RECORDS FOR THIS EXERCISE:
# # # # #
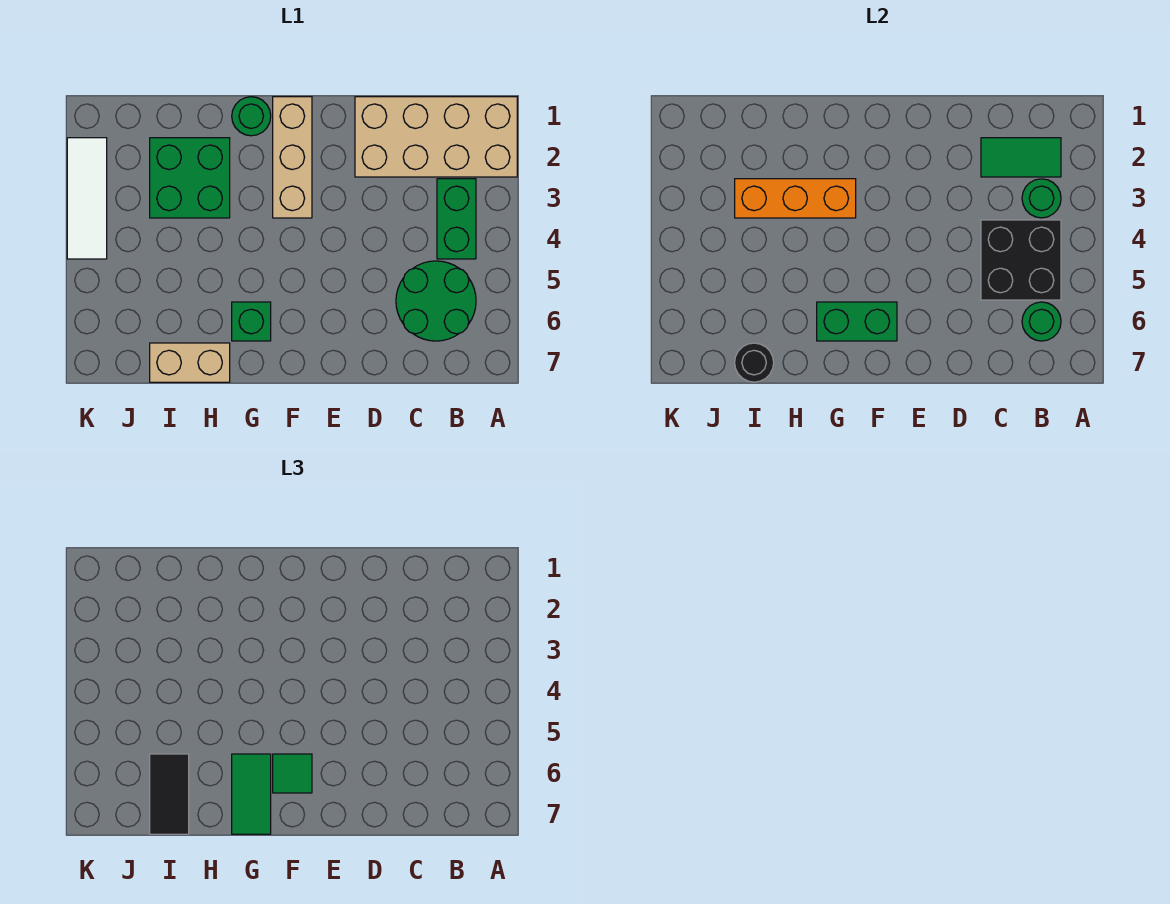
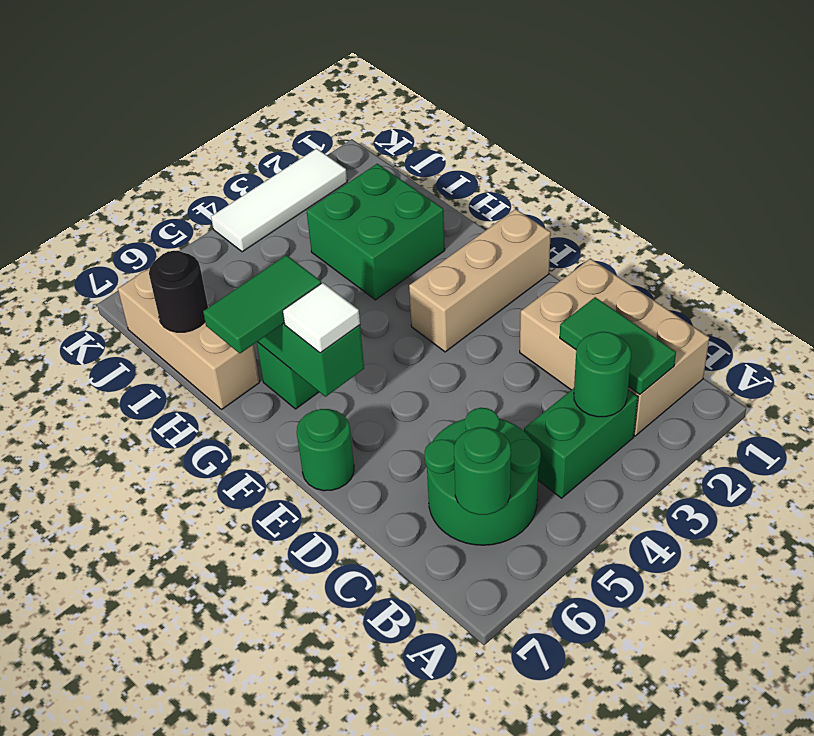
tan brick A1:D2 level 1 -> tan brick B1:D2 level 1
black brick B4:C5 level 2 -> none
green tile F6 level 3 -> white tile F6 level 3
green round brick G1 level 1 -> green round brick E7 level 1
orange brick G3:I3 level 2 -> none
tan brick H7:I7 level 1 -> tan brick H7:J7 level 1
black tile I6:I7 level 3 -> none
# # # # #
WHAT IS NEEDED: Restate the material above word for word, so that nothing changes except that the pictures are gone.

ANSWER FOR THE TASK:
tan brick A1:D2 level 1 -> tan brick B1:D2 level 1
black brick B4:C5 level 2 -> none
green tile F6 level 3 -> white tile F6 level 3
green round brick G1 level 1 -> green round brick E7 level 1
orange brick G3:I3 level 2 -> none
tan brick H7:I7 level 1 -> tan brick H7:J7 level 1
black tile I6:I7 level 3 -> none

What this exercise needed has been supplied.